Exercise objective |
Reproduce the records exactly. Leave the pictures out.

Records for processing |

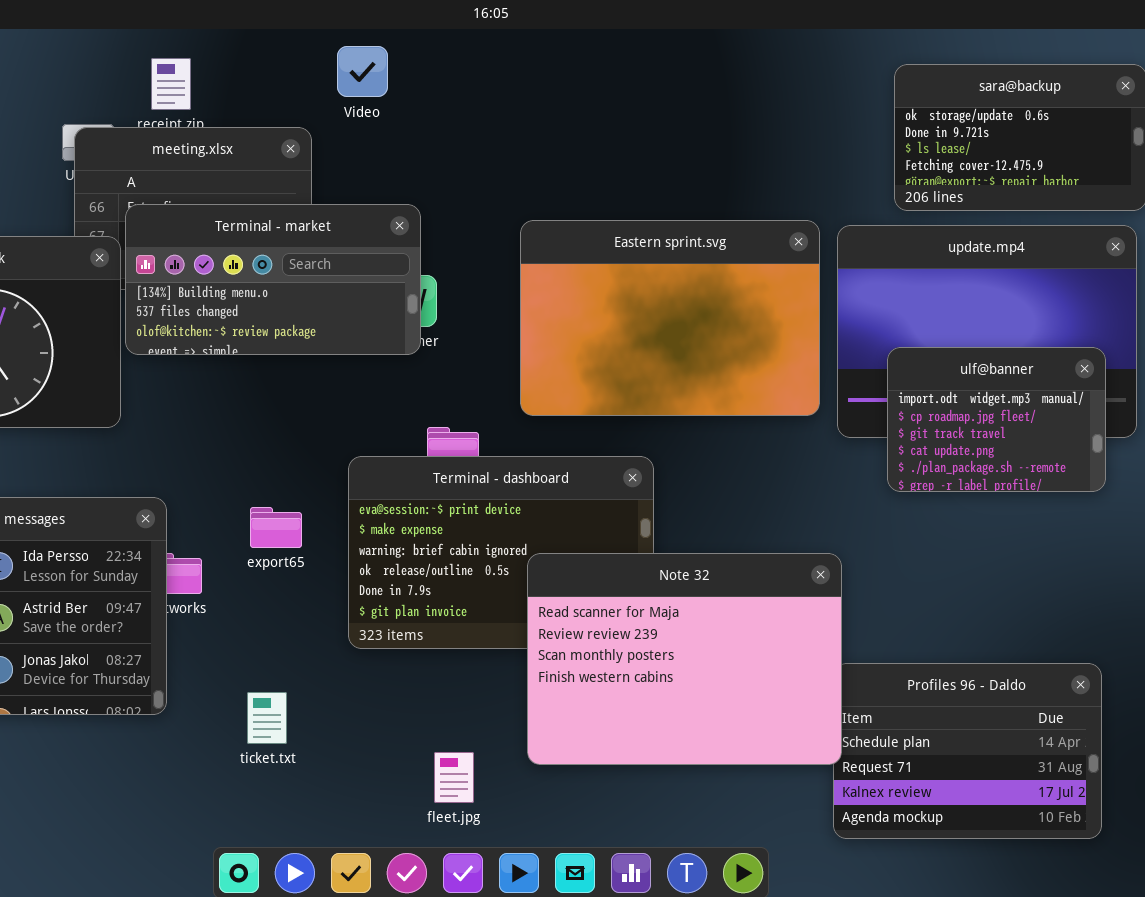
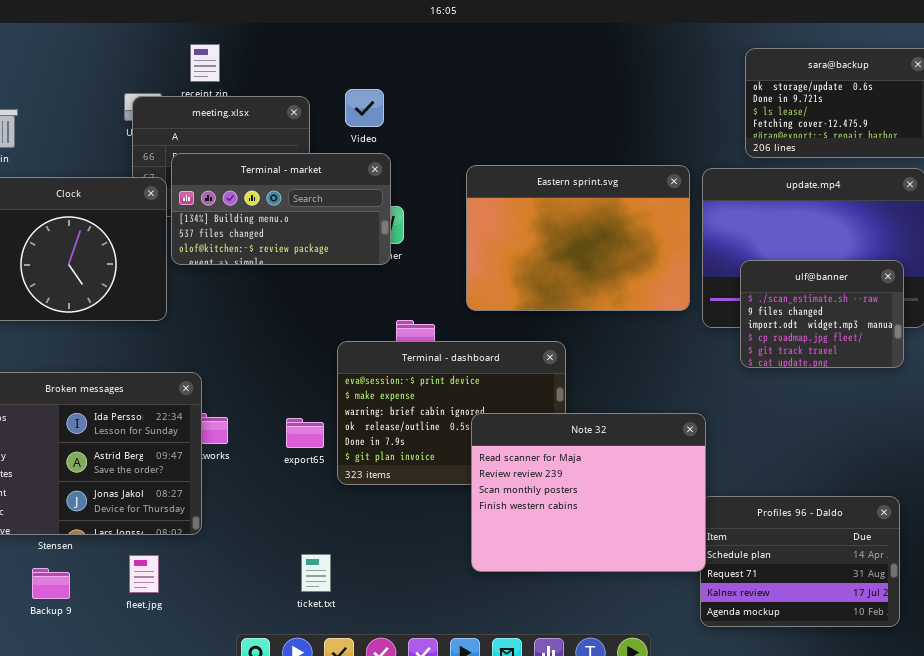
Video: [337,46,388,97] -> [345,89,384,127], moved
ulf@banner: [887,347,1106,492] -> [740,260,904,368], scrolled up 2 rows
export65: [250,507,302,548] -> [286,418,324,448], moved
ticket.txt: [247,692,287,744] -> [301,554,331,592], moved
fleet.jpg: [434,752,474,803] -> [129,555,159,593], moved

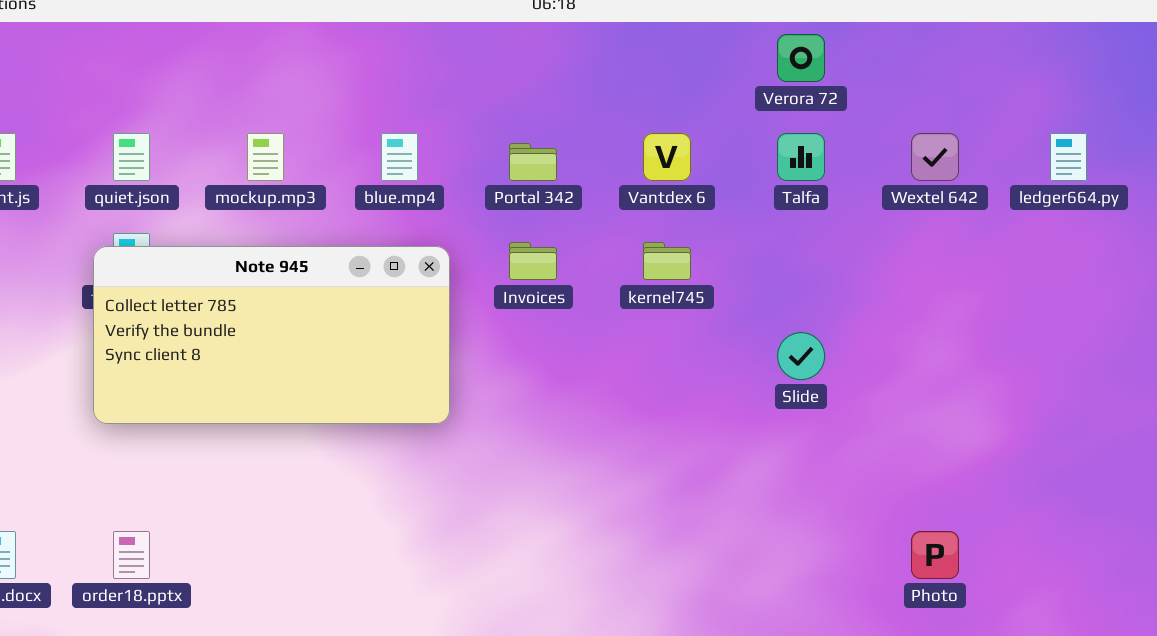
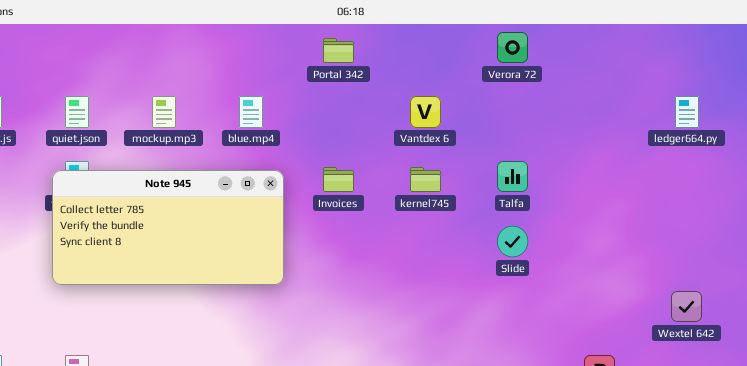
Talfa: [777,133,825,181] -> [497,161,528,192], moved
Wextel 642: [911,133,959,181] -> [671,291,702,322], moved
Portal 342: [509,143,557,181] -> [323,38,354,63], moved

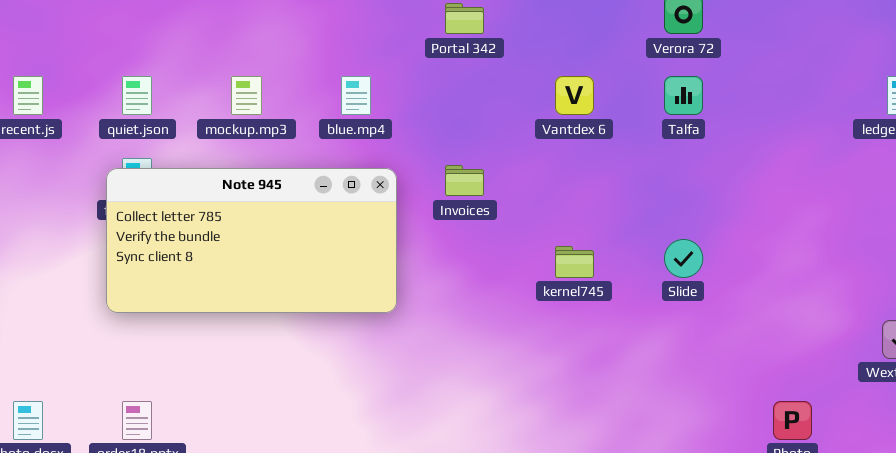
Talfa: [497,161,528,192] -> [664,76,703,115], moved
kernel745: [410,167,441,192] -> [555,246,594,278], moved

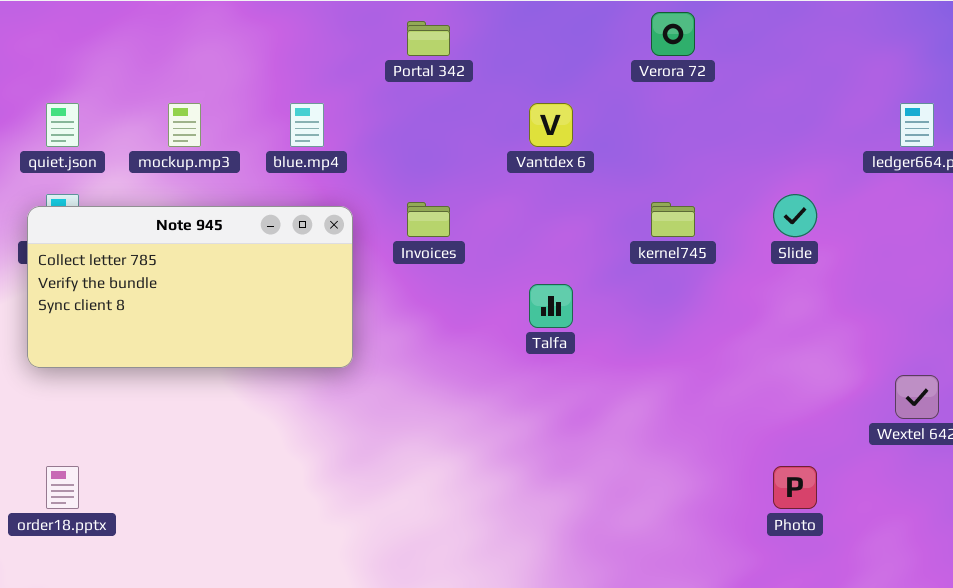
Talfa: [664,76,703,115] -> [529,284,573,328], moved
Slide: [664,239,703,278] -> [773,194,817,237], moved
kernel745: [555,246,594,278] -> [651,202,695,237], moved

Written answer |
Video: [337,46,388,97] -> [345,89,384,127], moved
ulf@banner: [887,347,1106,492] -> [740,260,904,368], scrolled up 2 rows
export65: [250,507,302,548] -> [286,418,324,448], moved
ticket.txt: [247,692,287,744] -> [301,554,331,592], moved
fleet.jpg: [434,752,474,803] -> [129,555,159,593], moved

Talfa: [777,133,825,181] -> [497,161,528,192], moved
Wextel 642: [911,133,959,181] -> [671,291,702,322], moved
Portal 342: [509,143,557,181] -> [323,38,354,63], moved

Talfa: [497,161,528,192] -> [664,76,703,115], moved
kernel745: [410,167,441,192] -> [555,246,594,278], moved

Talfa: [664,76,703,115] -> [529,284,573,328], moved
Slide: [664,239,703,278] -> [773,194,817,237], moved
kernel745: [555,246,594,278] -> [651,202,695,237], moved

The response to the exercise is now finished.